• **TASK PROMPT**
The response should be the records below, repeated exactly, with each picture left out.

==== DATA FOR THIS EXERCISE ====

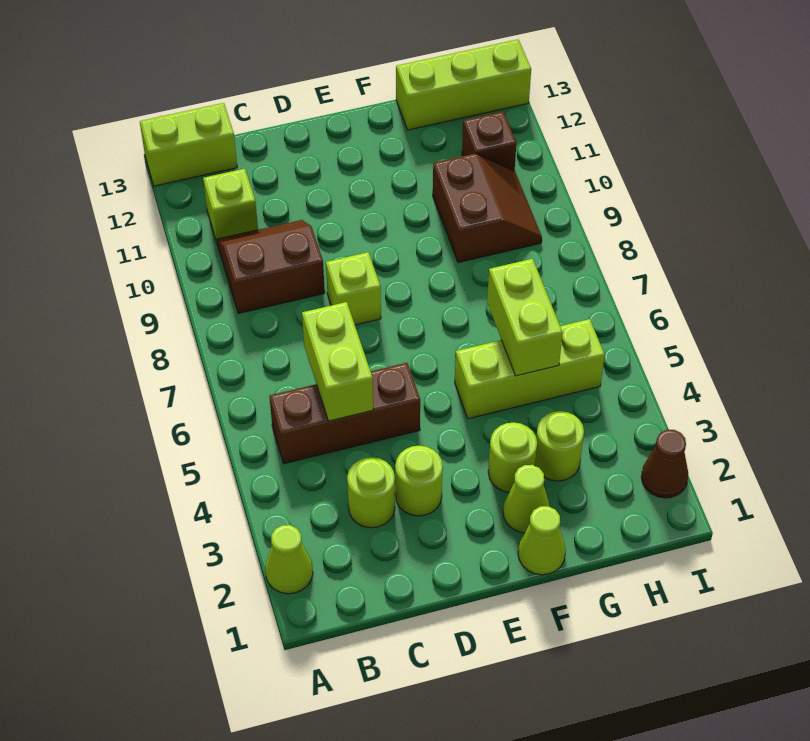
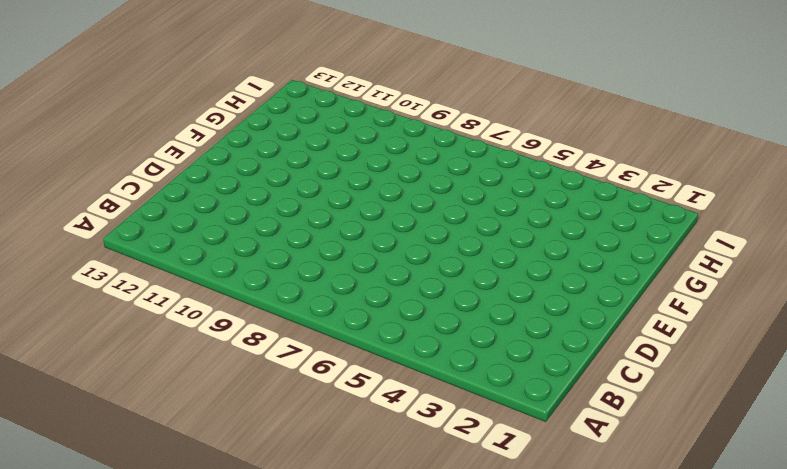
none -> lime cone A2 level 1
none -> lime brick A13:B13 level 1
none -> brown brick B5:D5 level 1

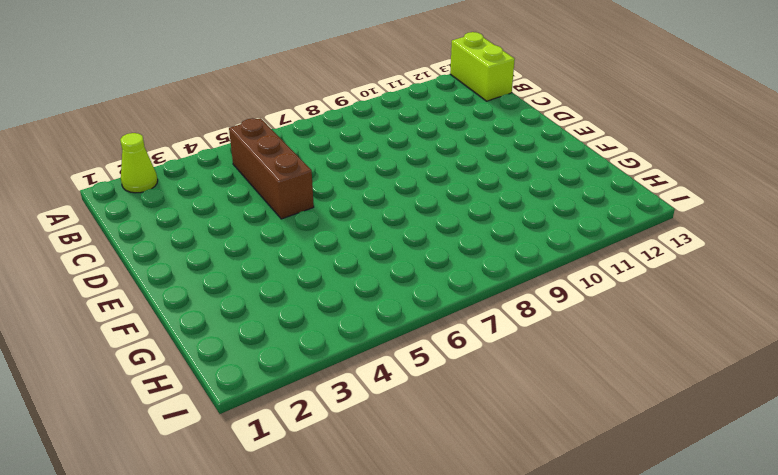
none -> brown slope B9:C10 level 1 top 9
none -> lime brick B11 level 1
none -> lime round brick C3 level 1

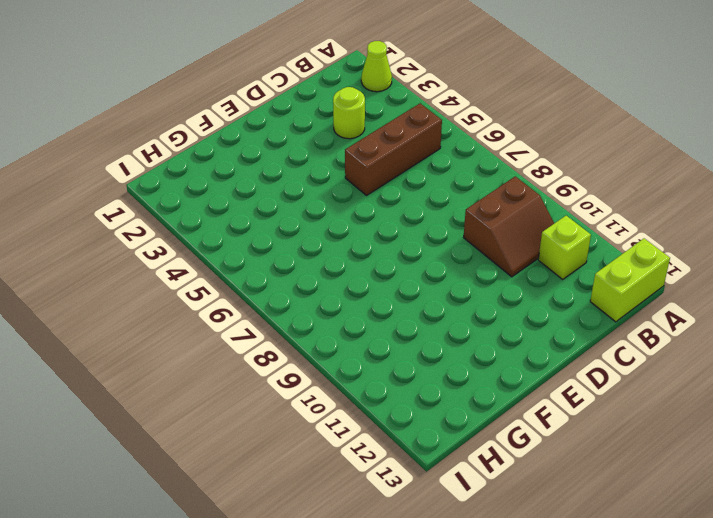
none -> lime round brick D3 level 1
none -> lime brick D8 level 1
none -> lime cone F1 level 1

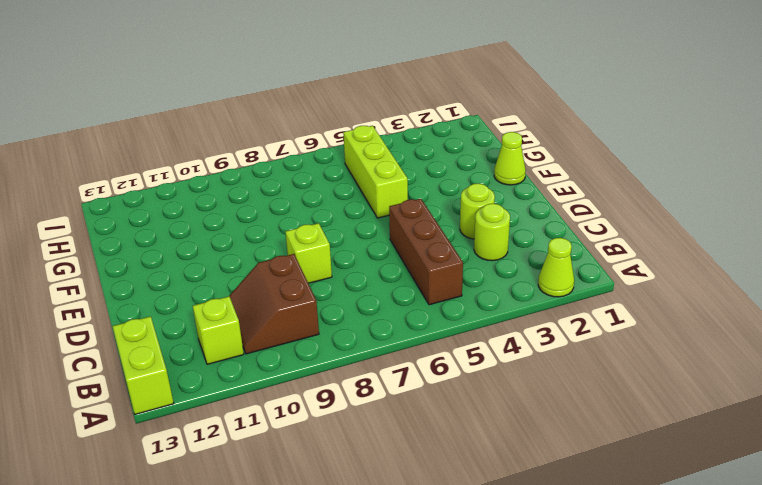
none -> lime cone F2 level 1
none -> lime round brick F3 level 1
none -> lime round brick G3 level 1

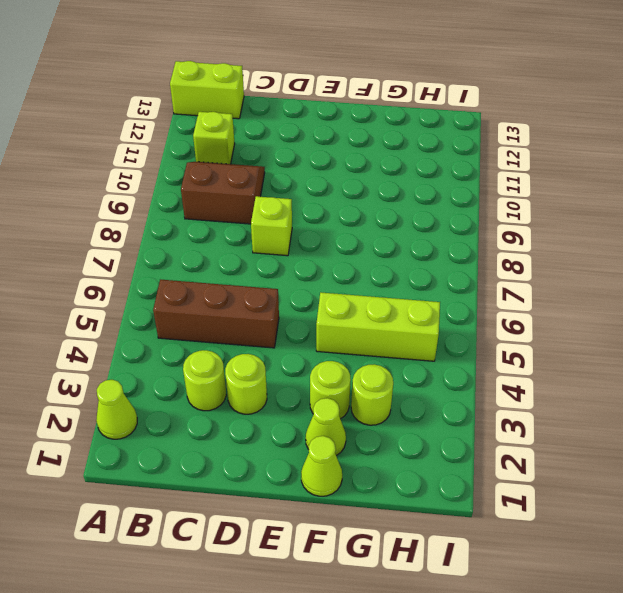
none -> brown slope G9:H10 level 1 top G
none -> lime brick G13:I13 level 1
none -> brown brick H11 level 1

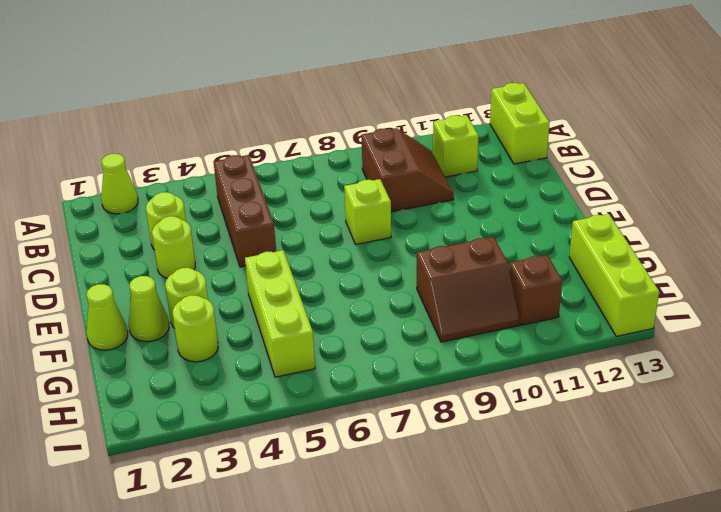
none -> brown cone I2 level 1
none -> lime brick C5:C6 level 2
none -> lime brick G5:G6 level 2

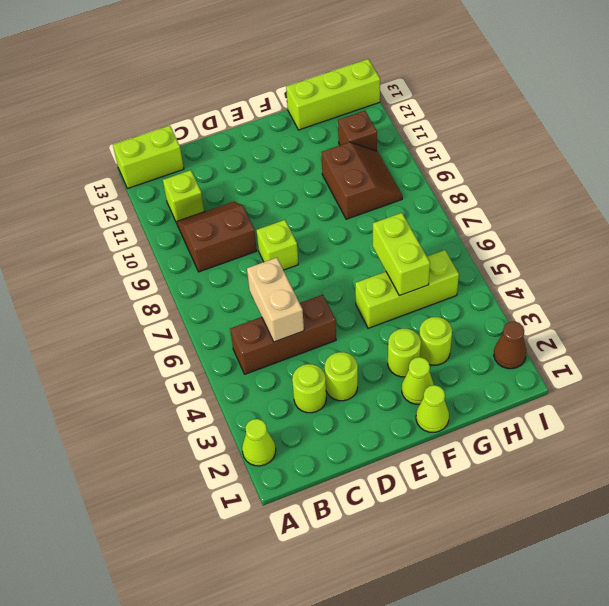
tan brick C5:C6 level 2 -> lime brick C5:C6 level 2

====

• **TASK OUTPUT**
none -> lime cone A2 level 1
none -> lime brick A13:B13 level 1
none -> brown brick B5:D5 level 1

none -> brown slope B9:C10 level 1 top 9
none -> lime brick B11 level 1
none -> lime round brick C3 level 1

none -> lime round brick D3 level 1
none -> lime brick D8 level 1
none -> lime cone F1 level 1

none -> lime cone F2 level 1
none -> lime round brick F3 level 1
none -> lime round brick G3 level 1

none -> brown slope G9:H10 level 1 top G
none -> lime brick G13:I13 level 1
none -> brown brick H11 level 1

none -> brown cone I2 level 1
none -> lime brick C5:C6 level 2
none -> lime brick G5:G6 level 2

tan brick C5:C6 level 2 -> lime brick C5:C6 level 2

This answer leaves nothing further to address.